WHAT TO DO:
In the entries below, copy only the lines from the one that contains "C1: 1uF (+5V, COM)" through the last line, exactly, and omit any pictures.

PROVIDED RECORDS:
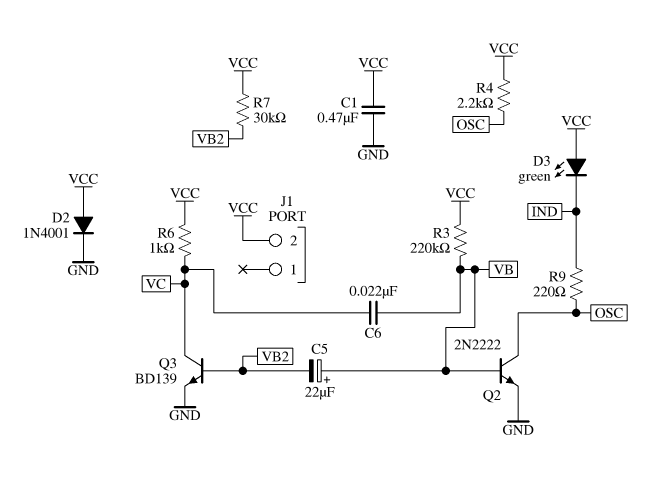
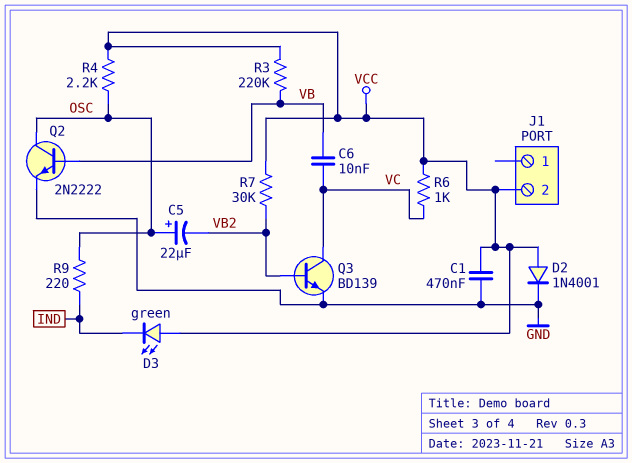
C5: 22uF (plus VB, minus VB2) -> 22uF (plus OSC, minus VB2)
C6: 22nF (VB, VC) -> 10nF (VB, VC)

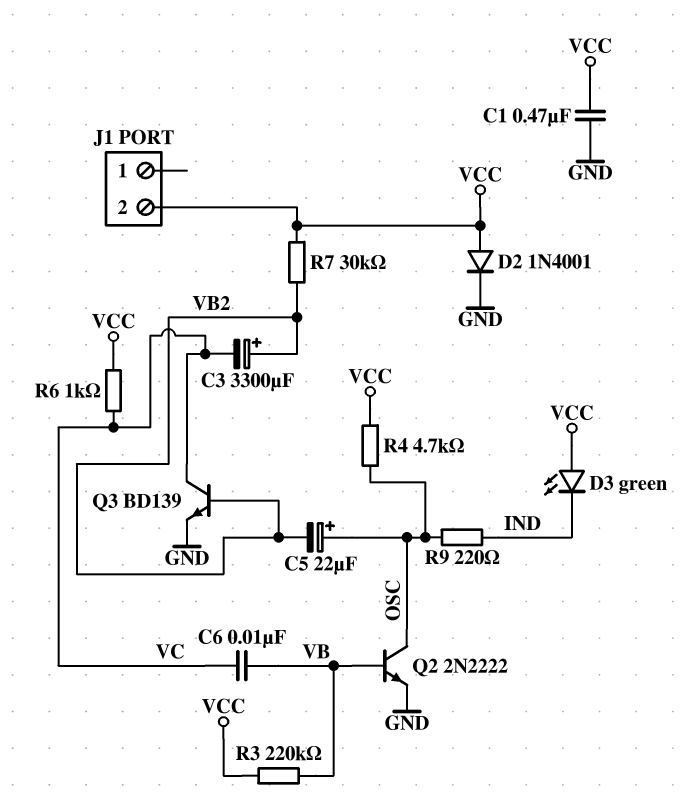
C3: none -> 3300uF (plus VB2, minus VC)
R4: 2.2k (OSC, VCC) -> 4.7k (OSC, VCC)

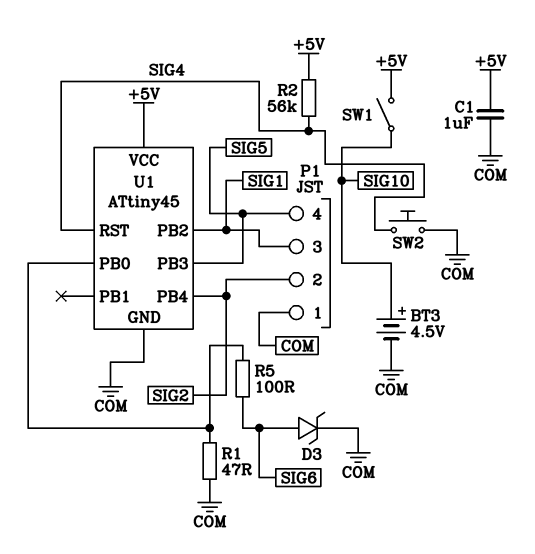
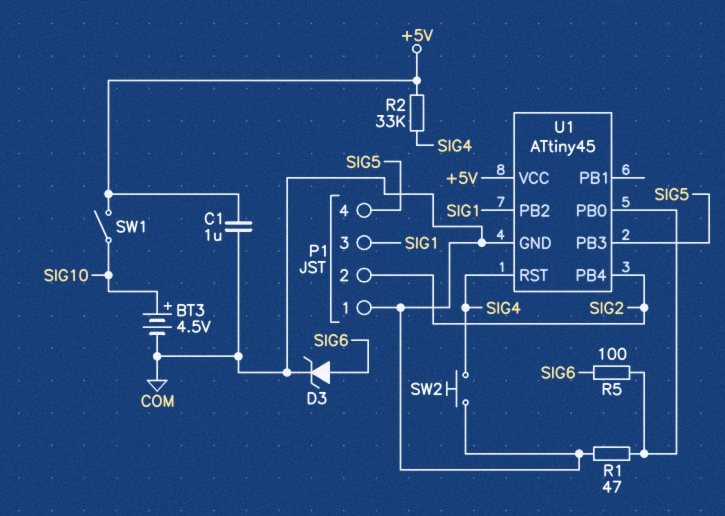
R2: 56k (+5V, SIG4) -> 33k (+5V, SIG4)

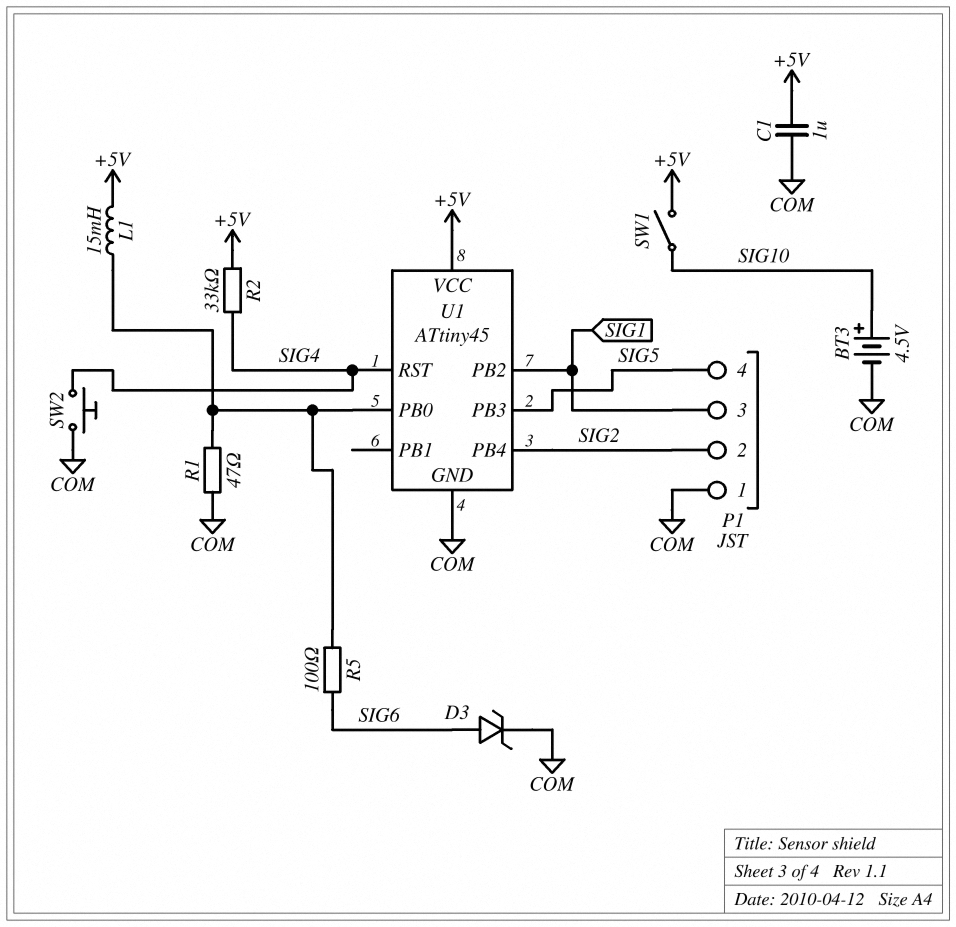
L1: none -> 15mH (+5V, U1/PB0)

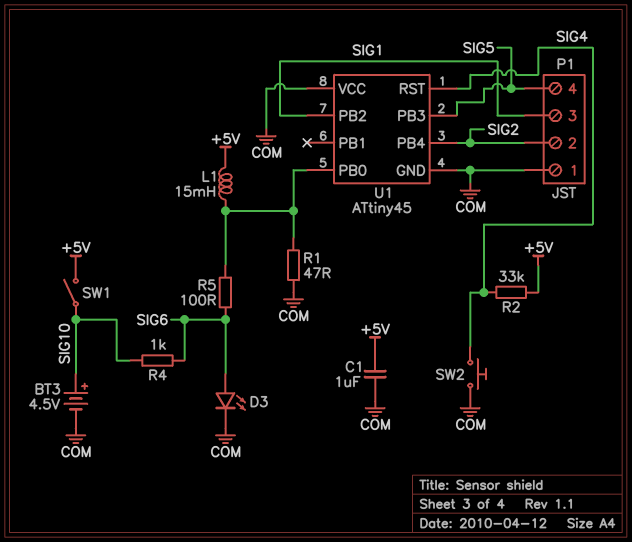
D3: zener (A SIG6, K COM) -> LED (A SIG6, K COM)
R4: none -> 1k (SIG6, SIG10)
U1 pin VCC: +5V -> COM

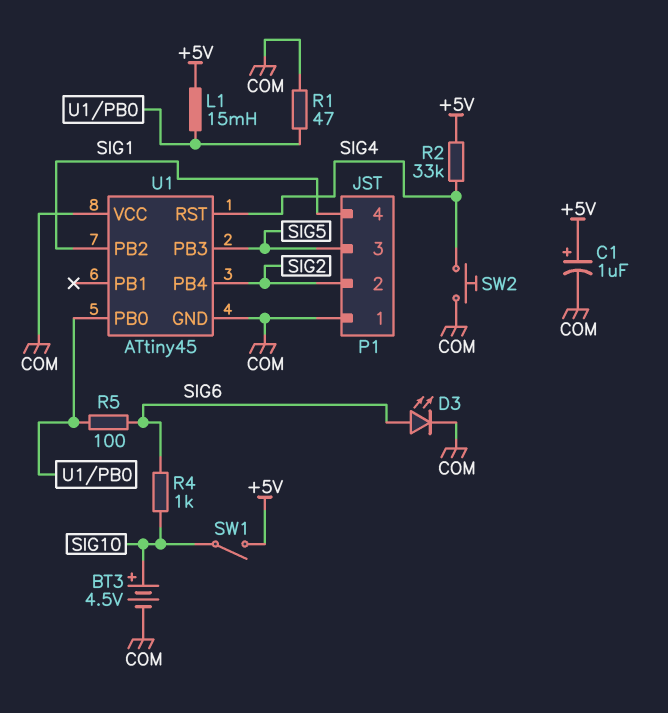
C1: 1uF (+5V, COM) -> 1uF (plus +5V, minus COM)
P1 pin 3: SIG1 -> SIG5
P1 pin 4: SIG5 -> SIG1

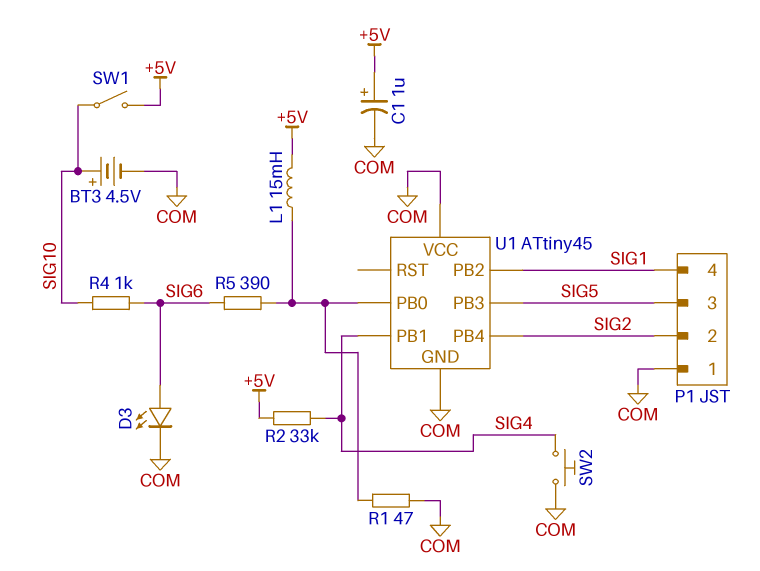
R5: 100 (SIG6, U1/PB0) -> 390 (SIG6, U1/PB0)
U1 pin PB1: none -> SIG4
U1 pin RST: SIG4 -> none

TASK RESPONSE:
C1: 1uF (+5V, COM) -> 1uF (plus +5V, minus COM)
P1 pin 3: SIG1 -> SIG5
P1 pin 4: SIG5 -> SIG1

R5: 100 (SIG6, U1/PB0) -> 390 (SIG6, U1/PB0)
U1 pin PB1: none -> SIG4
U1 pin RST: SIG4 -> none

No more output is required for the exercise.